*The data*.

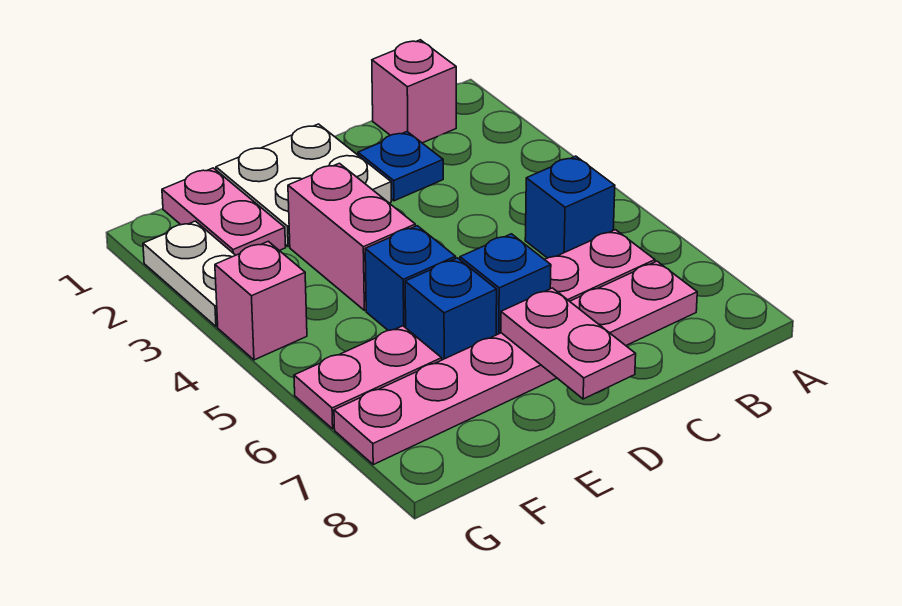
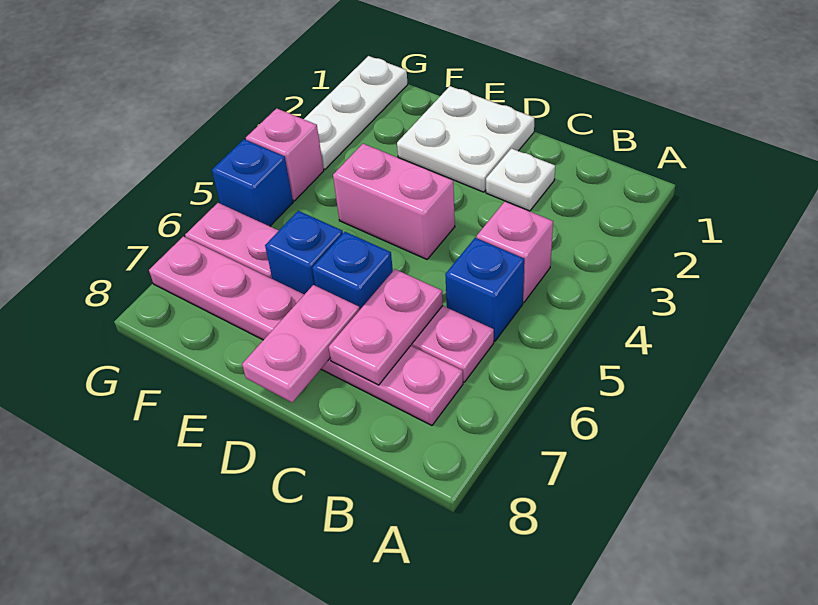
pink brick B1 level 1 -> pink brick B4 level 1
blue plate C2 level 1 -> white plate C2 level 1
pink brick E3:E4 level 1 -> pink brick D4:E4 level 1
blue brick E5 level 1 -> blue brick G5 level 1
pink plate F1:F2 level 1 -> pink plate C6:C7 level 2
white plate G2:G3 level 1 -> white plate G1:G3 level 1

*Exercise*. Wherever the string "blue" occurs in the entries, copy that whole line.

*Solution*.
blue plate C2 level 1 -> white plate C2 level 1
blue brick E5 level 1 -> blue brick G5 level 1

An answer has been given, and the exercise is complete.